Every line of the following records that includes "blue" should be copied.

• • •

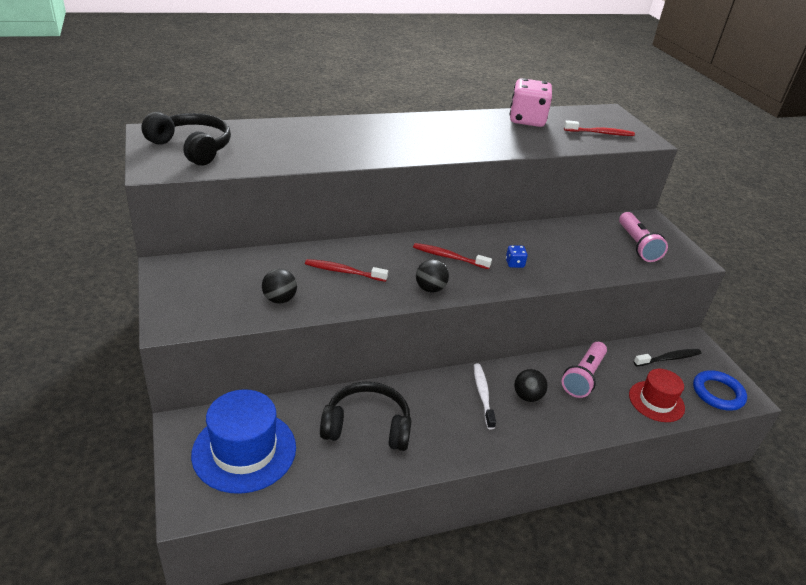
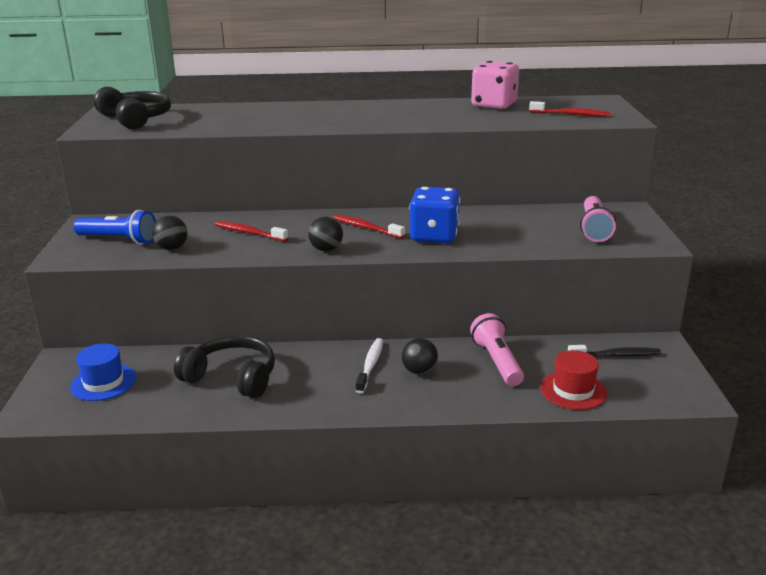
camera: 20 degrees right, 10 degrees down
blue hat [191,389,296,494] -> blue hat [70,344,136,401], size x0.62
blue dice [506,245,528,268] -> blue dice [409,187,460,243], size x2.38
pink flashlight [562,342,607,398] -> pink flashlight turned 120 degrees clockwise [470,313,524,386]
blue ring [693,370,747,411] -> none
none -> blue flashlight [73,210,156,244]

• • •

Problem solution =
blue hat [191,389,296,494] -> blue hat [70,344,136,401], size x0.62
blue dice [506,245,528,268] -> blue dice [409,187,460,243], size x2.38
blue ring [693,370,747,411] -> none
none -> blue flashlight [73,210,156,244]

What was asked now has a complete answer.